= About this exercise =
An exact transcription of the lines below, from the first through the one containing "Trash: [637,95,661,125] ->", is the only output wanted.

Listed entries section start

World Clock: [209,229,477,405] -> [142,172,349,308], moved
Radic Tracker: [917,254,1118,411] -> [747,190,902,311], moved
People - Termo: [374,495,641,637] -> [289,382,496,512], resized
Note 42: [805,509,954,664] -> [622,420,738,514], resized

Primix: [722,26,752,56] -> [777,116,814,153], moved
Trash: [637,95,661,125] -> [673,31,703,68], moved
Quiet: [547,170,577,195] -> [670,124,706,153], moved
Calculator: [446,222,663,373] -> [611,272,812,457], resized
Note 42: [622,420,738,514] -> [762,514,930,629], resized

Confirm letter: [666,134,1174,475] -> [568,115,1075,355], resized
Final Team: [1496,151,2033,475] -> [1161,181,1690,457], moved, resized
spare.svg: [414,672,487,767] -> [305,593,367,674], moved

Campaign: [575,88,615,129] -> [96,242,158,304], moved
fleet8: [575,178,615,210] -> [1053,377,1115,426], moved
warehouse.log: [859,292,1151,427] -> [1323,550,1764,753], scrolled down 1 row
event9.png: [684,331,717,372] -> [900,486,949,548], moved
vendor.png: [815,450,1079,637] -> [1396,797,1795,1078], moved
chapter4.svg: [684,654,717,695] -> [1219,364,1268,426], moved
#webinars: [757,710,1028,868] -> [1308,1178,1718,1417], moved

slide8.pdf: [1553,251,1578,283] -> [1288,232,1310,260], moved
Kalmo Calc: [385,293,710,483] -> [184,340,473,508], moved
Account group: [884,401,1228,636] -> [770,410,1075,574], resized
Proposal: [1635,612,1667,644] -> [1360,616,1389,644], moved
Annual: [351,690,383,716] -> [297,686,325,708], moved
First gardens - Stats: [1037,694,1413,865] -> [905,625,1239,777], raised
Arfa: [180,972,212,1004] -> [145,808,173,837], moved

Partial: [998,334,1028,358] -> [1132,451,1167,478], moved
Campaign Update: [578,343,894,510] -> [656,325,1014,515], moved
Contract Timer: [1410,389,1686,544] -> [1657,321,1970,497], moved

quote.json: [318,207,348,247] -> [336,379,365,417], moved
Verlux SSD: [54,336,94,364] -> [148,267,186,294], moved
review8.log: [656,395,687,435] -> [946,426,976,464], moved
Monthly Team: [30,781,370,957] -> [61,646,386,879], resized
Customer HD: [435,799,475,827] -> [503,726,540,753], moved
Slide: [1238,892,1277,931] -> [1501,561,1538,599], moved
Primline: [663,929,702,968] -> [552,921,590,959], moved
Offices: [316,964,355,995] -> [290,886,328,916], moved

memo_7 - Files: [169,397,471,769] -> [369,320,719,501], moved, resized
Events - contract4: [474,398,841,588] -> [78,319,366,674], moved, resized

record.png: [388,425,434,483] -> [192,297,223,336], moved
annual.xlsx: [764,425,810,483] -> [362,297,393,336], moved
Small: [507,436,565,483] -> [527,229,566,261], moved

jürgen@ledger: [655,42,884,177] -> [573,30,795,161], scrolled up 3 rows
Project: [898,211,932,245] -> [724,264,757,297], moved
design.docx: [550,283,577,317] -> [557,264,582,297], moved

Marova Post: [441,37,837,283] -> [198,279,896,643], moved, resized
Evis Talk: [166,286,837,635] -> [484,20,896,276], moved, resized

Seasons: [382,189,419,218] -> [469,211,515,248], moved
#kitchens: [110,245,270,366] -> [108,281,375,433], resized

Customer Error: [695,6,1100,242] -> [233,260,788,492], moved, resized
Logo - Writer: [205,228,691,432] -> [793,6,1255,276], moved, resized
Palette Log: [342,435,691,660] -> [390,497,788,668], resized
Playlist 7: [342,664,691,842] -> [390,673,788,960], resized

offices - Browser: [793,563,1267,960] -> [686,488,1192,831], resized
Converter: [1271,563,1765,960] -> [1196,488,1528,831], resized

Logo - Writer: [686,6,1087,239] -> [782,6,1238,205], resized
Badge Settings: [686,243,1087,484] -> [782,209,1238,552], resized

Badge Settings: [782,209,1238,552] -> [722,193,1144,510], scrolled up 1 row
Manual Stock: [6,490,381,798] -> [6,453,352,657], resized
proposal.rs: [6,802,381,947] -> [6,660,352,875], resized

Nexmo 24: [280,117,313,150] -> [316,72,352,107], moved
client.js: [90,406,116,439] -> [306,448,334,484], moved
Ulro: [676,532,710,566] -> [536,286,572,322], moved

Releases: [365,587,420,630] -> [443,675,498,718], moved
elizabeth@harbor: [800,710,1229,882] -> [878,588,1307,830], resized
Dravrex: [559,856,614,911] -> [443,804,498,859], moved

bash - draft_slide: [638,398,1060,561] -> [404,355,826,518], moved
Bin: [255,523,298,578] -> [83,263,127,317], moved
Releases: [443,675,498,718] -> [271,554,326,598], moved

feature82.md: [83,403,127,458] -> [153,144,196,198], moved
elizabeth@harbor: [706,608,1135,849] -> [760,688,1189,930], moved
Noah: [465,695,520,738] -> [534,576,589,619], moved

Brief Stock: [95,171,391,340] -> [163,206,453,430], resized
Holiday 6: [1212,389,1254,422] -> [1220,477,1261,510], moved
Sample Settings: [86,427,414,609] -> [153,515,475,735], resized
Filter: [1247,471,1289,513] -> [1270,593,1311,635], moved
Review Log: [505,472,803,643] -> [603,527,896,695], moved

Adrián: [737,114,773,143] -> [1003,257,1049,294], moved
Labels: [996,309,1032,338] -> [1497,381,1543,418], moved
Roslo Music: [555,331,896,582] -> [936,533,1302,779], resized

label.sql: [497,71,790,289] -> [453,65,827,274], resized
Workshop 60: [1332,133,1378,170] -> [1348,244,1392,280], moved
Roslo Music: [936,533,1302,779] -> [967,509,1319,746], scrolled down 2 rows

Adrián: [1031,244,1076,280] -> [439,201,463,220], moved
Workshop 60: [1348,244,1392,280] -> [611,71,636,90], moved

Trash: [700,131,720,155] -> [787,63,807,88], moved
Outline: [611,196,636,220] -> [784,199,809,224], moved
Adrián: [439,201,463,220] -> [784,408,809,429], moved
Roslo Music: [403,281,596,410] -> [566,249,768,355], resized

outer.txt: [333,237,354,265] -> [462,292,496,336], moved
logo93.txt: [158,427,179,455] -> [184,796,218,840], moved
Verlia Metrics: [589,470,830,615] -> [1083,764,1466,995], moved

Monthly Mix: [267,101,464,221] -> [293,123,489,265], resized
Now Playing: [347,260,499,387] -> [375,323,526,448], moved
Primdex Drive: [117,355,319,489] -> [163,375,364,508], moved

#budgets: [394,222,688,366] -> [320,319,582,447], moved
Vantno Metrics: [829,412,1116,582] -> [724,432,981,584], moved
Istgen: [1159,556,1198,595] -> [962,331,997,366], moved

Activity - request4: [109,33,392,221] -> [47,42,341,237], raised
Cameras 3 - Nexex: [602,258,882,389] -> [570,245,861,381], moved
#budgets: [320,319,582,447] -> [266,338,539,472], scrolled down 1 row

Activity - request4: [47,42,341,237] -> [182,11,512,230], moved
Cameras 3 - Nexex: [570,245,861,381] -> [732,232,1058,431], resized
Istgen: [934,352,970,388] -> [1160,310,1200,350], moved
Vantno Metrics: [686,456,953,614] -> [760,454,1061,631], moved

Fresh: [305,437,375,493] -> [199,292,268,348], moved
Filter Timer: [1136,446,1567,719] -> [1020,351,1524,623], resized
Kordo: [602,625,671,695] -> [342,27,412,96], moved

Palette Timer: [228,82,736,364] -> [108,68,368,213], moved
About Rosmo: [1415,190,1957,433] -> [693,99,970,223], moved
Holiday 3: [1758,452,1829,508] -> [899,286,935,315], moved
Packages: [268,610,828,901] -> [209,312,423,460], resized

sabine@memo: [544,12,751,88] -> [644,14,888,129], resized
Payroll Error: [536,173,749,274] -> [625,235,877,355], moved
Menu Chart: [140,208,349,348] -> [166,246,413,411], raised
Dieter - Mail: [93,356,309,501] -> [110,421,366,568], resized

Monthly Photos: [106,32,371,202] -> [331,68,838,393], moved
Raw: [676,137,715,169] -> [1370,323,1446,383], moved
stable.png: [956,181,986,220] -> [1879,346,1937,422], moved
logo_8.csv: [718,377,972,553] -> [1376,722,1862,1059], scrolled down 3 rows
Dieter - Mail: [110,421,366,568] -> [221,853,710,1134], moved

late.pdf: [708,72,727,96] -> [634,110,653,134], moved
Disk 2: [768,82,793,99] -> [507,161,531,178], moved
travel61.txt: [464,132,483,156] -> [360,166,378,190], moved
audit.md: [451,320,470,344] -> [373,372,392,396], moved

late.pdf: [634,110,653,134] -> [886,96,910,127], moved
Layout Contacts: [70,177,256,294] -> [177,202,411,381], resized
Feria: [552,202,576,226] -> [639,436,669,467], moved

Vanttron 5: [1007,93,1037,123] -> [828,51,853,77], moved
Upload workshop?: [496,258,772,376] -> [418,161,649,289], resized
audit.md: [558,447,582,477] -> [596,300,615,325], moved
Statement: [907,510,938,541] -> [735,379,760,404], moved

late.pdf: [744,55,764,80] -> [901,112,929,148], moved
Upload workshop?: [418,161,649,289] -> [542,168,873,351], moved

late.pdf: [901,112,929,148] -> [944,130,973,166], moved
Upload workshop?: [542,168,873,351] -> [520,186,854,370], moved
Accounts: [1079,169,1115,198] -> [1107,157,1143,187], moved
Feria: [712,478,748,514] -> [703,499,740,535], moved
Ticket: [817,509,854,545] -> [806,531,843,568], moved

Listed entries section end

= Answer to this problem =
World Clock: [209,229,477,405] -> [142,172,349,308], moved
Radic Tracker: [917,254,1118,411] -> [747,190,902,311], moved
People - Termo: [374,495,641,637] -> [289,382,496,512], resized
Note 42: [805,509,954,664] -> [622,420,738,514], resized

Primix: [722,26,752,56] -> [777,116,814,153], moved
Trash: [637,95,661,125] -> [673,31,703,68], moved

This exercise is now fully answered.